Before and after coordinates

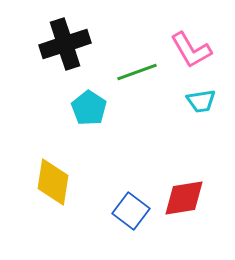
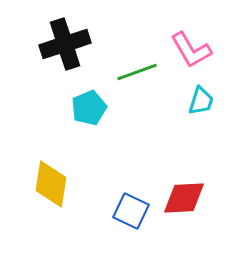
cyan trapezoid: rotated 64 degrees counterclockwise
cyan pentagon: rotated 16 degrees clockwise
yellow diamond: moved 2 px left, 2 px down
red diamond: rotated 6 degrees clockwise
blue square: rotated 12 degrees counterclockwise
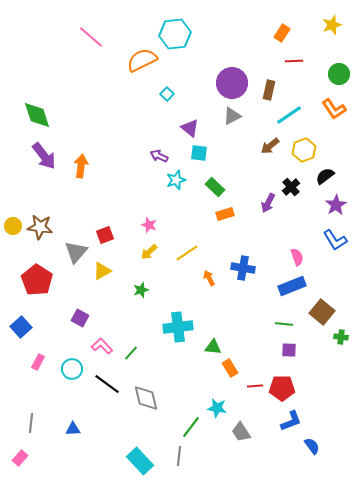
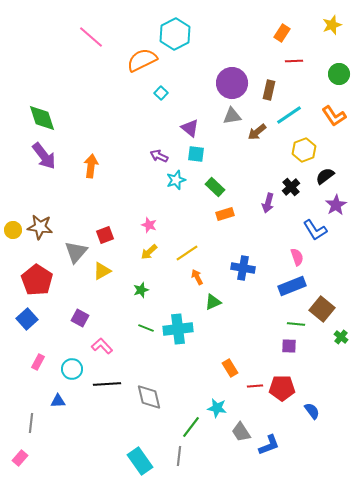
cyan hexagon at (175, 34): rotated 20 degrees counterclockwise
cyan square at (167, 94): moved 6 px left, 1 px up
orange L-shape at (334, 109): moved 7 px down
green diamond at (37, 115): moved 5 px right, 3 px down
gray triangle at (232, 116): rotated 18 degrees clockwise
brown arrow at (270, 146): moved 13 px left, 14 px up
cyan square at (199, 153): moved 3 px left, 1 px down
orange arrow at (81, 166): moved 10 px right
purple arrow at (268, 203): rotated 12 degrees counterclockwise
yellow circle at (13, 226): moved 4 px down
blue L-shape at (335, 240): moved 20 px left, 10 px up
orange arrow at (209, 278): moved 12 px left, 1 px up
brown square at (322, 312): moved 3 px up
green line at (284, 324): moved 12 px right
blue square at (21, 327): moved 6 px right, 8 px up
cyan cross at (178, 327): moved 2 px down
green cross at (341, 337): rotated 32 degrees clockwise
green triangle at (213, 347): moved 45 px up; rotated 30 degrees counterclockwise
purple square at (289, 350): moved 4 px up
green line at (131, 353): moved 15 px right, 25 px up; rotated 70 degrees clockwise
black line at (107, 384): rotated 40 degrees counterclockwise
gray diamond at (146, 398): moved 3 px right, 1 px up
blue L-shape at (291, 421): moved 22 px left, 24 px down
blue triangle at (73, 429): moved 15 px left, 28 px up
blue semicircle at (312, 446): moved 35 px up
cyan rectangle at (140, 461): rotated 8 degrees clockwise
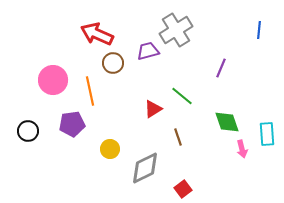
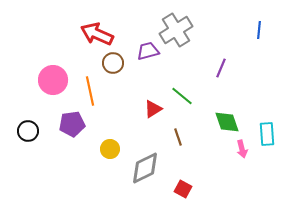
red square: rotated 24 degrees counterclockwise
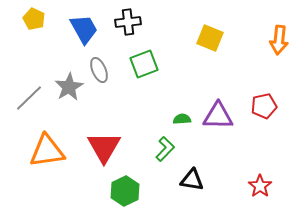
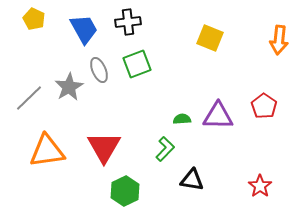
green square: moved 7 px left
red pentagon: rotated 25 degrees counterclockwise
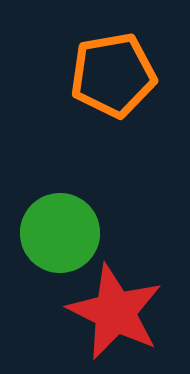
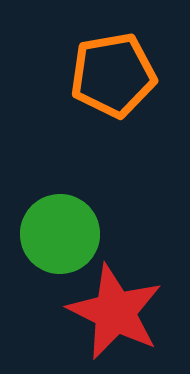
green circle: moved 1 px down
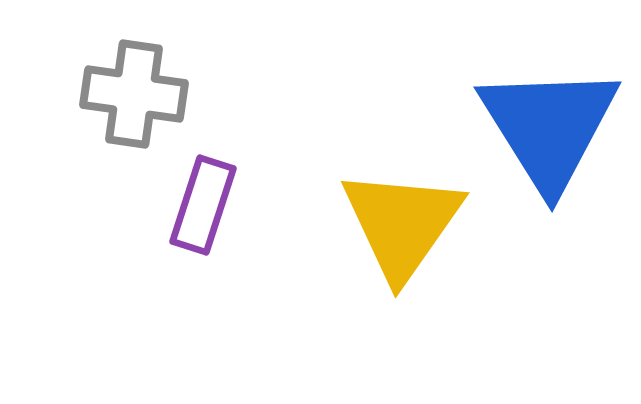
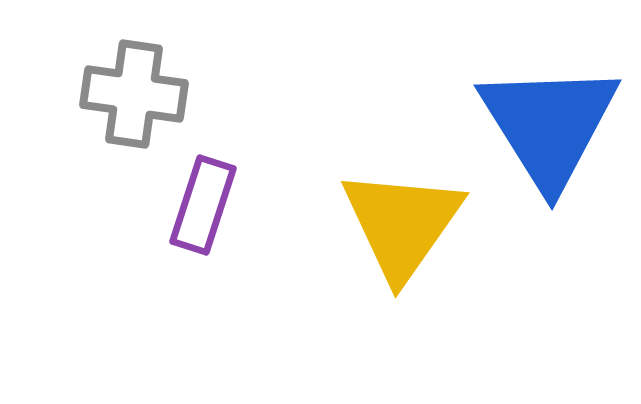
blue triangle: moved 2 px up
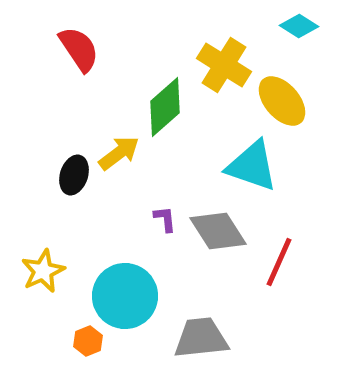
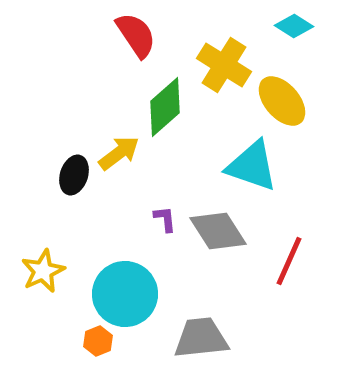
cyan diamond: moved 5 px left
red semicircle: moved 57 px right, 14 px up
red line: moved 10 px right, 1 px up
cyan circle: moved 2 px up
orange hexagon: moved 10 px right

*WHAT IS BEING ASKED*. Out of the records, collect only those lines that contain the string "hexagon".

*RESPONSE TO THIS TASK*.
cyan hexagon at (175, 34): rotated 20 degrees counterclockwise
orange hexagon: moved 10 px right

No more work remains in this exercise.